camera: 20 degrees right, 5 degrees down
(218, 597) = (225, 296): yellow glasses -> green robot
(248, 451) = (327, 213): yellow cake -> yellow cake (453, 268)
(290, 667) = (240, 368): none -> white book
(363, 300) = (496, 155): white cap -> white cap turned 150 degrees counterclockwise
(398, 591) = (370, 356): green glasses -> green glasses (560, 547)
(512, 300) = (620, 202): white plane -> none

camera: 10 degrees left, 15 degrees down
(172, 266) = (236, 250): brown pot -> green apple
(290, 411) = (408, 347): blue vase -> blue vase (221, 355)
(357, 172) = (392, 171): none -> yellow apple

...

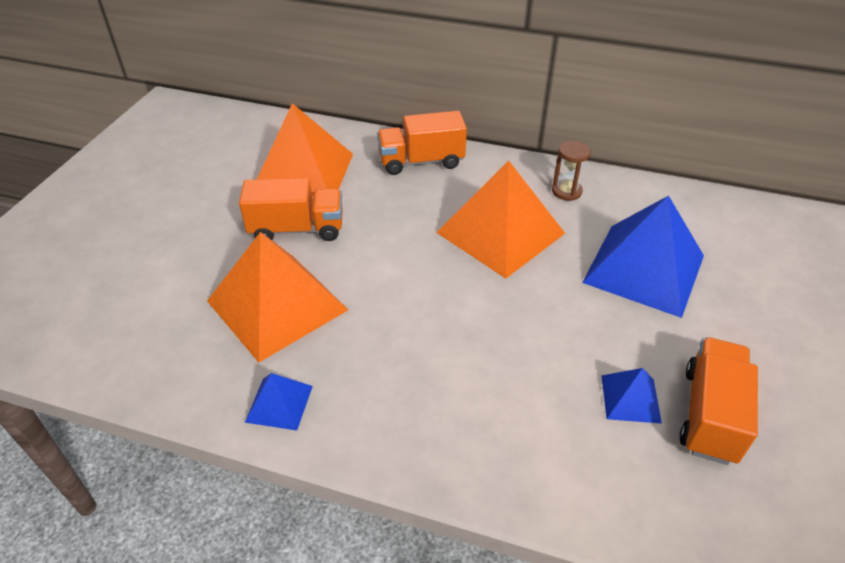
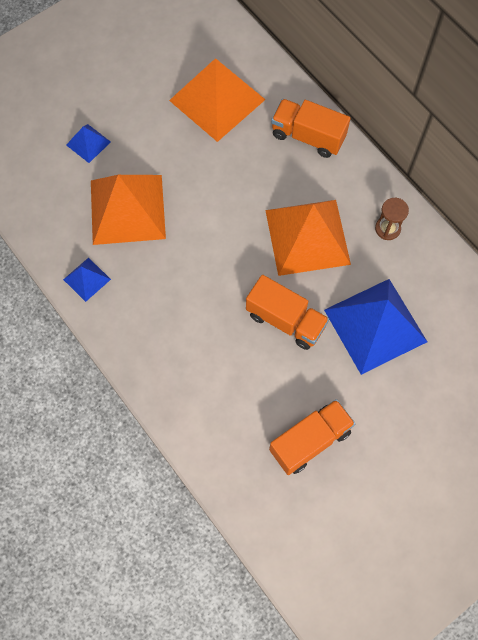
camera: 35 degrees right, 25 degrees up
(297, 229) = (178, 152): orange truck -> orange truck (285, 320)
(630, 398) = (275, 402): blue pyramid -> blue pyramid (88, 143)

→ About this task
Set down, from the entries above, exactly the lines from the one with "(218, 597) = (225, 296): yellow" up to and including the one with "camera: 10 degrees left, 15 degrees down", and no other lines.

→ Solution for this problem
(218, 597) = (225, 296): yellow glasses -> green robot
(248, 451) = (327, 213): yellow cake -> yellow cake (453, 268)
(290, 667) = (240, 368): none -> white book
(363, 300) = (496, 155): white cap -> white cap turned 150 degrees counterclockwise
(398, 591) = (370, 356): green glasses -> green glasses (560, 547)
(512, 300) = (620, 202): white plane -> none

camera: 10 degrees left, 15 degrees down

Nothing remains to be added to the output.